§ Task objective
Repeat exactly the lines below that lie between the line with "purple carrot: 2 -> 1" and the line with "yellow lemon: 2 -> 3", counting both of those lines as part of the answer.

§ Input for this task
+-------+

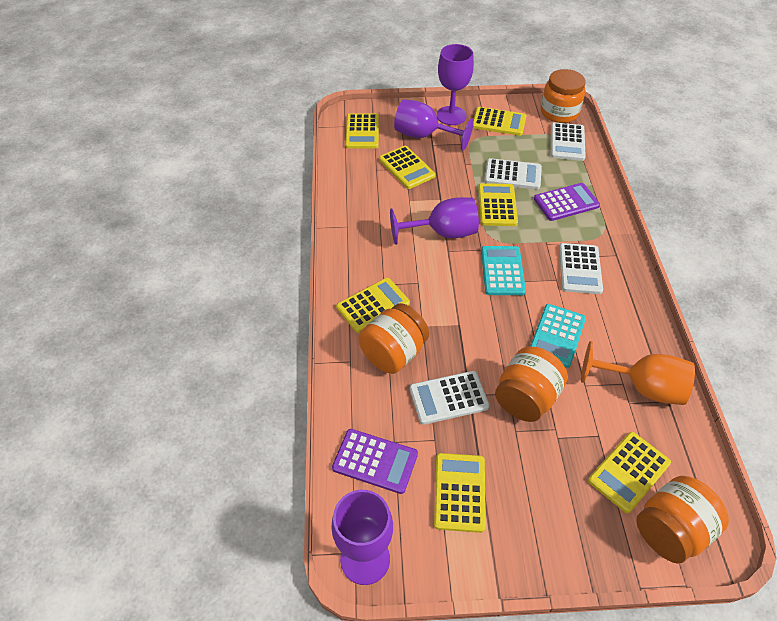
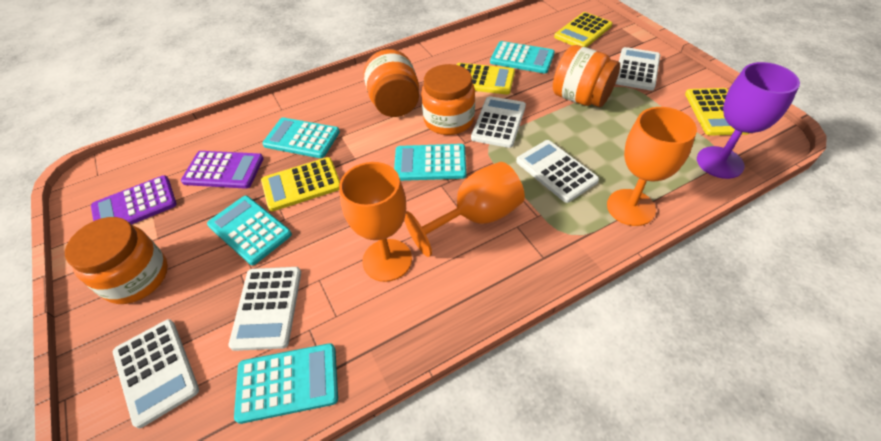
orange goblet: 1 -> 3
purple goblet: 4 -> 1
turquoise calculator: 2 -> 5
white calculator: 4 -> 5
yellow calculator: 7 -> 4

+-------+

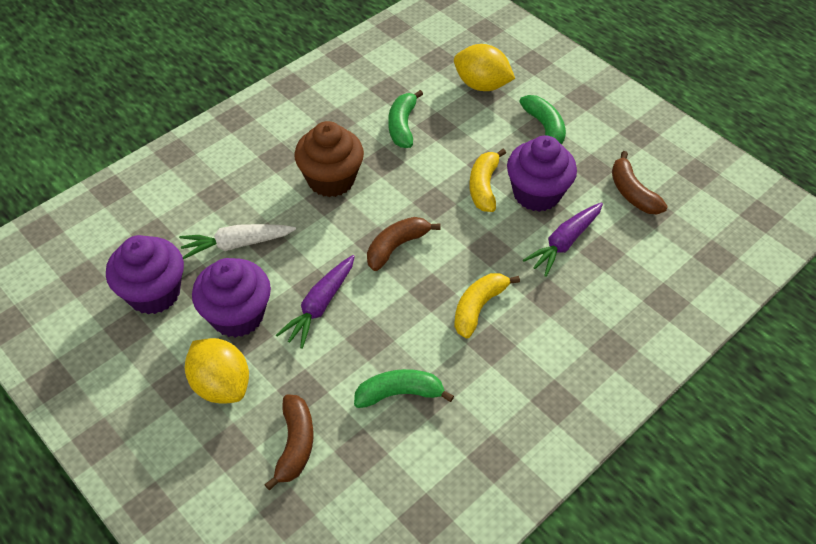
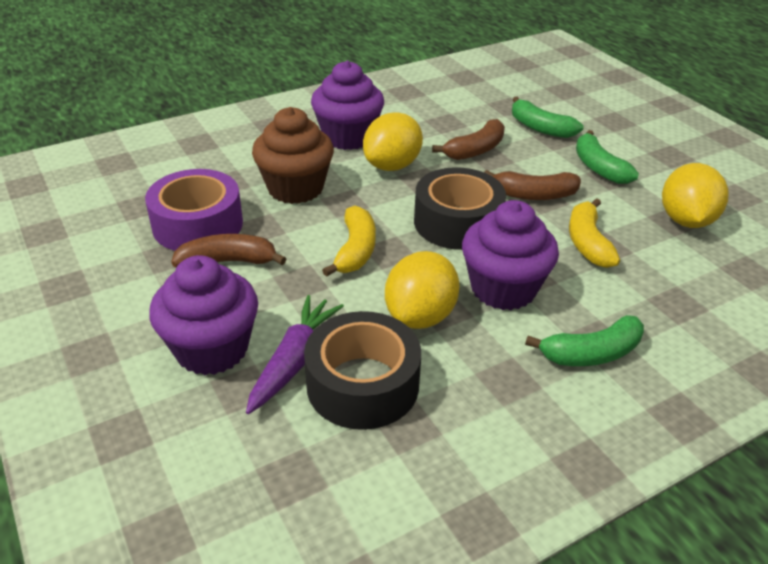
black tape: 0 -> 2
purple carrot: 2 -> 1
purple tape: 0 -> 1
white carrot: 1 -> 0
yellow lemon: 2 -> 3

+-------+

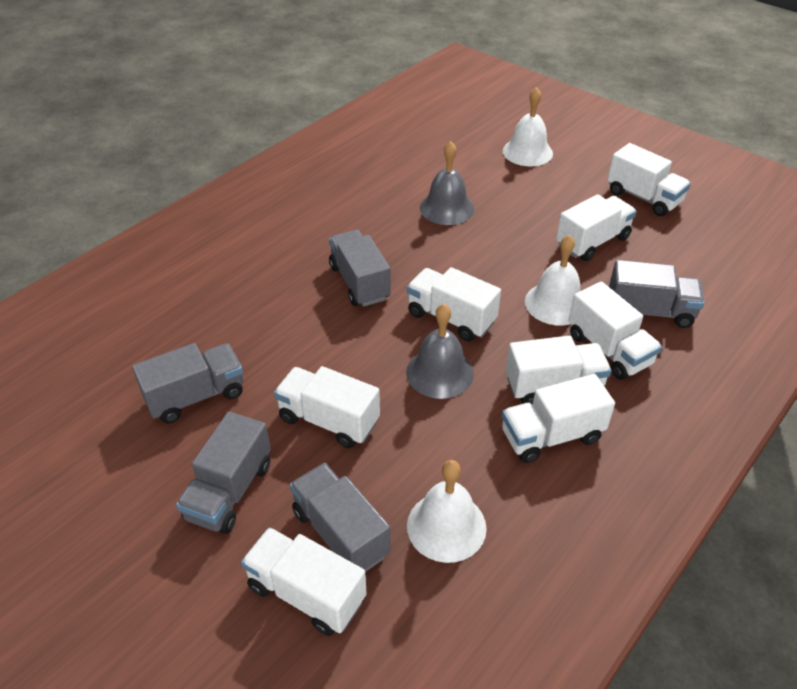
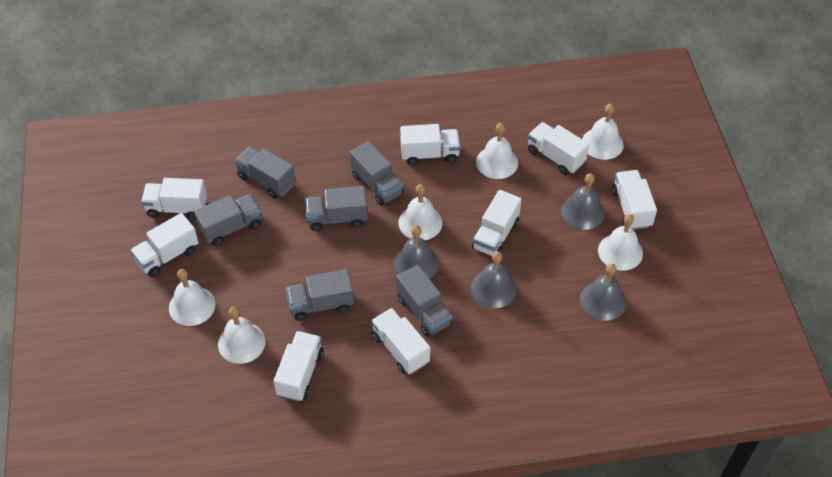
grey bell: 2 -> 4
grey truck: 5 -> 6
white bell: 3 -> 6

+-------+

§ Exercise result
purple carrot: 2 -> 1
purple tape: 0 -> 1
white carrot: 1 -> 0
yellow lemon: 2 -> 3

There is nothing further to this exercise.